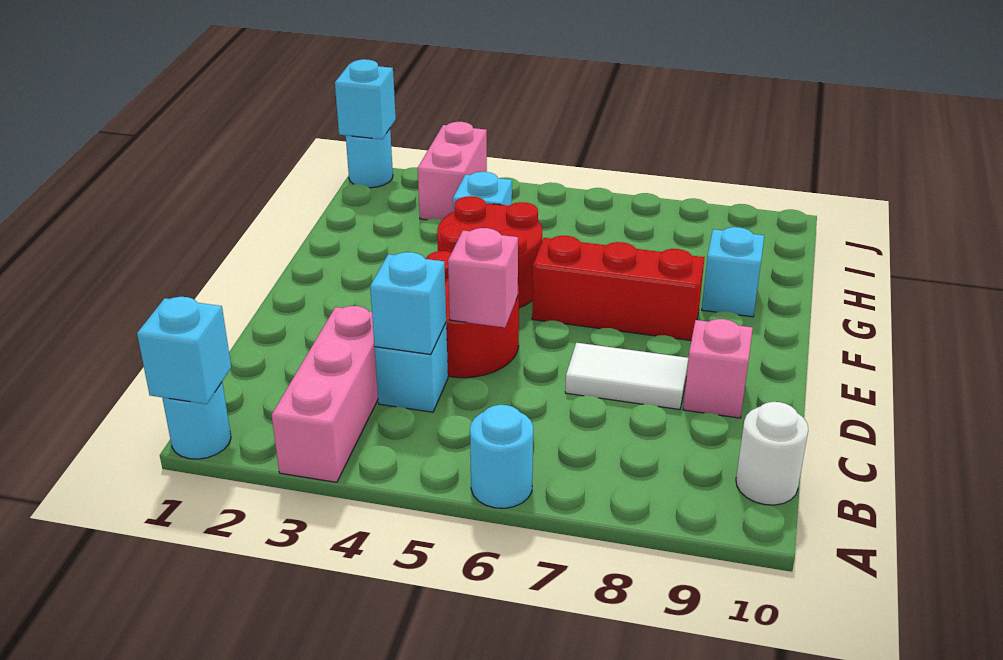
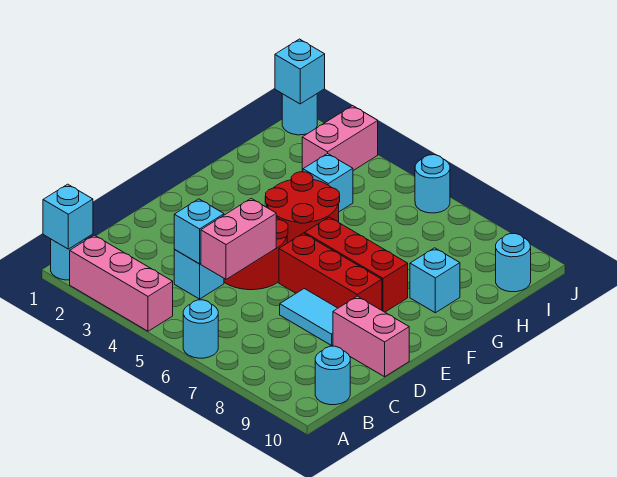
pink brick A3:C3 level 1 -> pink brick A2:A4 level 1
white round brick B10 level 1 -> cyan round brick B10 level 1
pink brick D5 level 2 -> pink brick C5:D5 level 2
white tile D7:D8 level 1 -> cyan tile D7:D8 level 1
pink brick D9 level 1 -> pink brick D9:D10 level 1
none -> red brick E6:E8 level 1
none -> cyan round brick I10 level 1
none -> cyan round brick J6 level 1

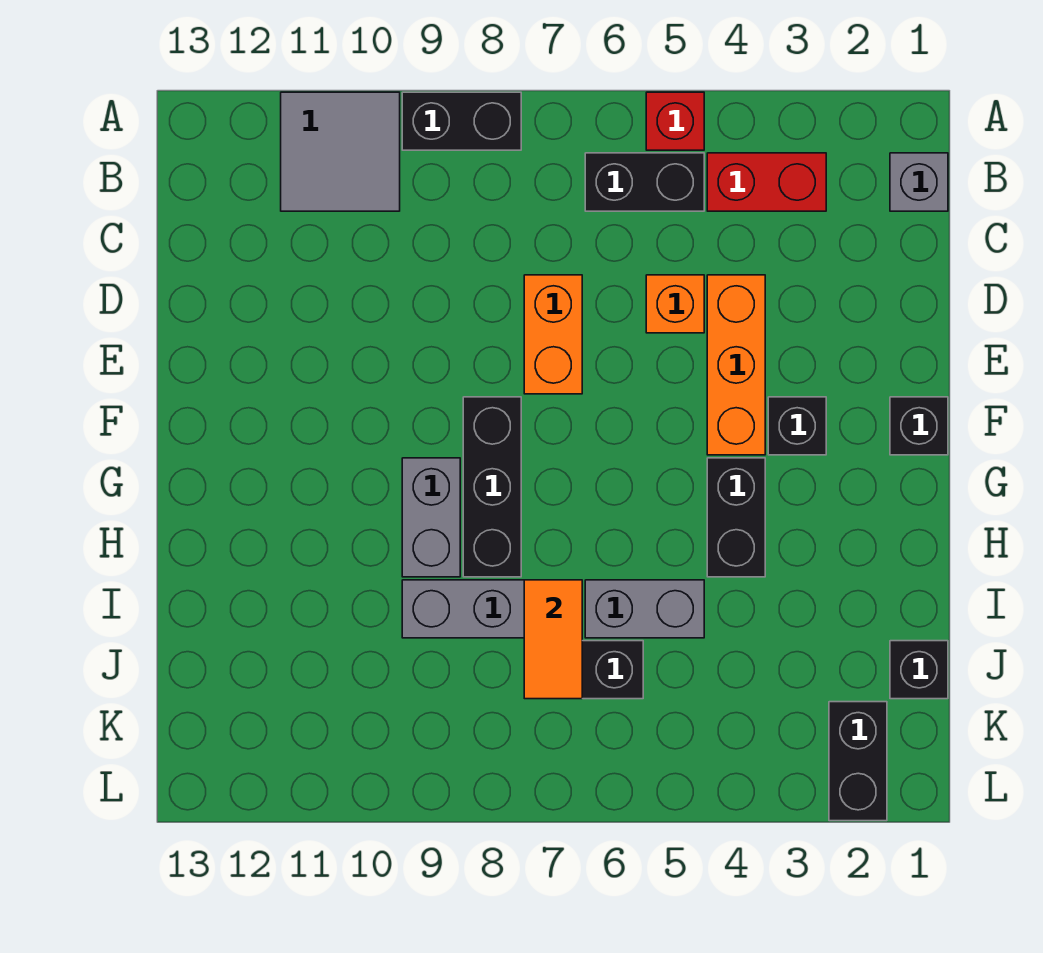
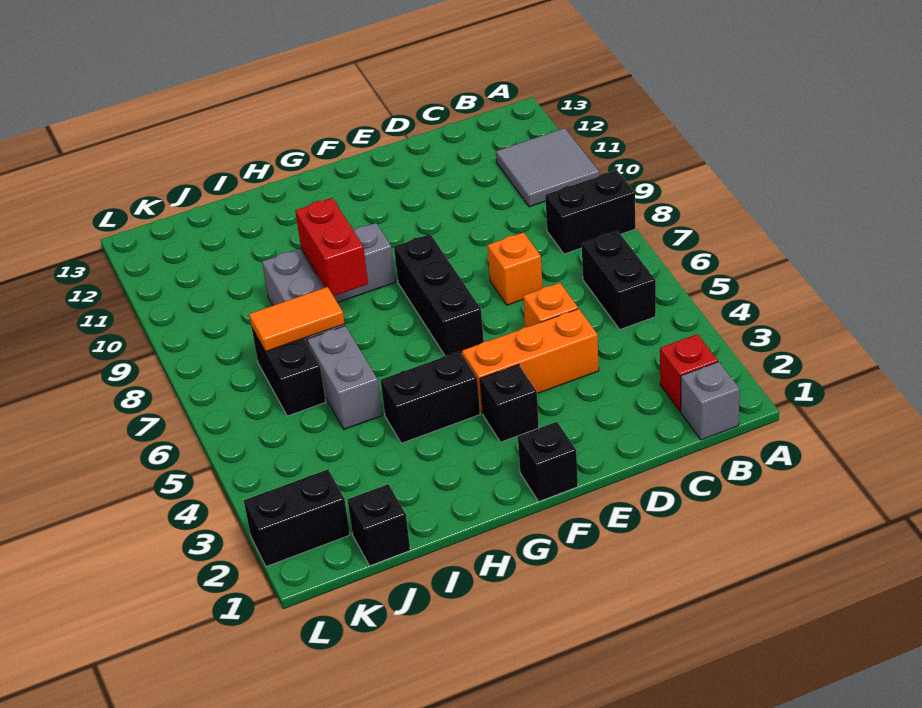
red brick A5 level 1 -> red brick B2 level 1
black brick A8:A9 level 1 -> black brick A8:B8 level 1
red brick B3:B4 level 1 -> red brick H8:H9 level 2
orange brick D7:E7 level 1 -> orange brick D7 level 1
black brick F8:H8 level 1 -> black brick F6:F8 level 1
☆ ☆ ☆ ☆ ☆
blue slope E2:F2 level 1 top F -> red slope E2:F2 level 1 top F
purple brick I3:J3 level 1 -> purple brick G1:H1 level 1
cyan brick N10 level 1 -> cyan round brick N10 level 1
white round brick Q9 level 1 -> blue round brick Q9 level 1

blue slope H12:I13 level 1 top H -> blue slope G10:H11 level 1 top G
☆ ☆ ☆ ☆ ☆
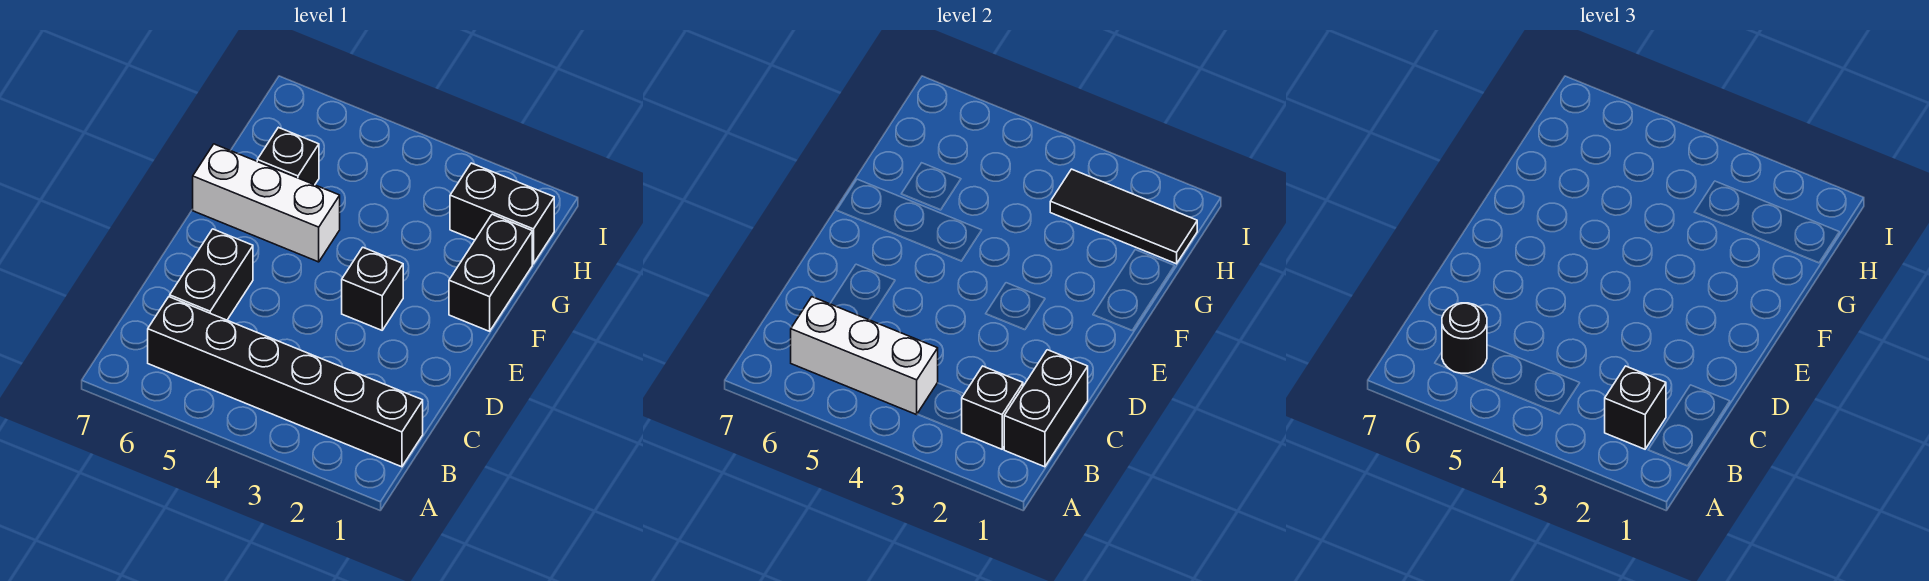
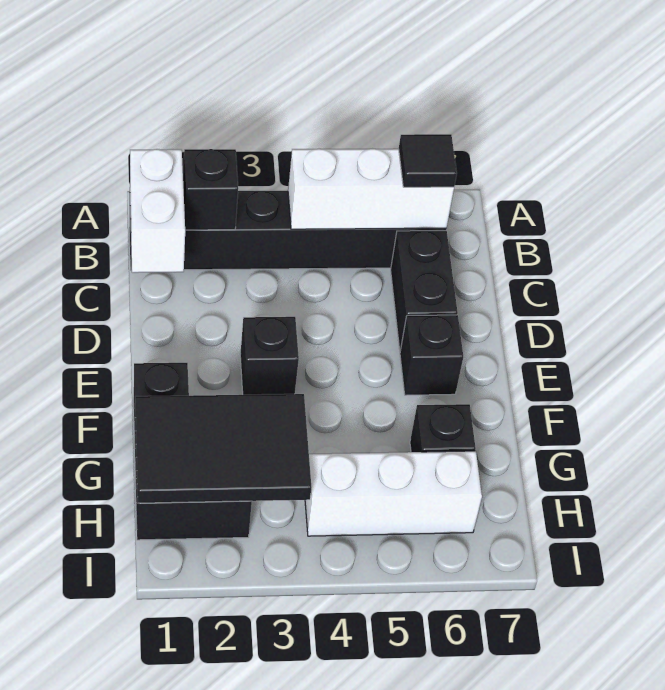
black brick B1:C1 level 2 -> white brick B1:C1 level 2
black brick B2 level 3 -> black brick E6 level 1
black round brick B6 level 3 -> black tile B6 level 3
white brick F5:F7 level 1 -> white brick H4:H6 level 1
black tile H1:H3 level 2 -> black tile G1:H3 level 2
☆ ☆ ☆ ☆ ☆
• **YOUR TASK**
Your reply should consist solely of the lines above from the line containing "pink brick A3:C3" up to and including the line containing "black brick F8:H8", reproduced exactly, minus the pictures.

• **RESULT FOR THIS EXERCISE**
pink brick A3:C3 level 1 -> pink brick A2:A4 level 1
white round brick B10 level 1 -> cyan round brick B10 level 1
pink brick D5 level 2 -> pink brick C5:D5 level 2
white tile D7:D8 level 1 -> cyan tile D7:D8 level 1
pink brick D9 level 1 -> pink brick D9:D10 level 1
none -> red brick E6:E8 level 1
none -> cyan round brick I10 level 1
none -> cyan round brick J6 level 1

red brick A5 level 1 -> red brick B2 level 1
black brick A8:A9 level 1 -> black brick A8:B8 level 1
red brick B3:B4 level 1 -> red brick H8:H9 level 2
orange brick D7:E7 level 1 -> orange brick D7 level 1
black brick F8:H8 level 1 -> black brick F6:F8 level 1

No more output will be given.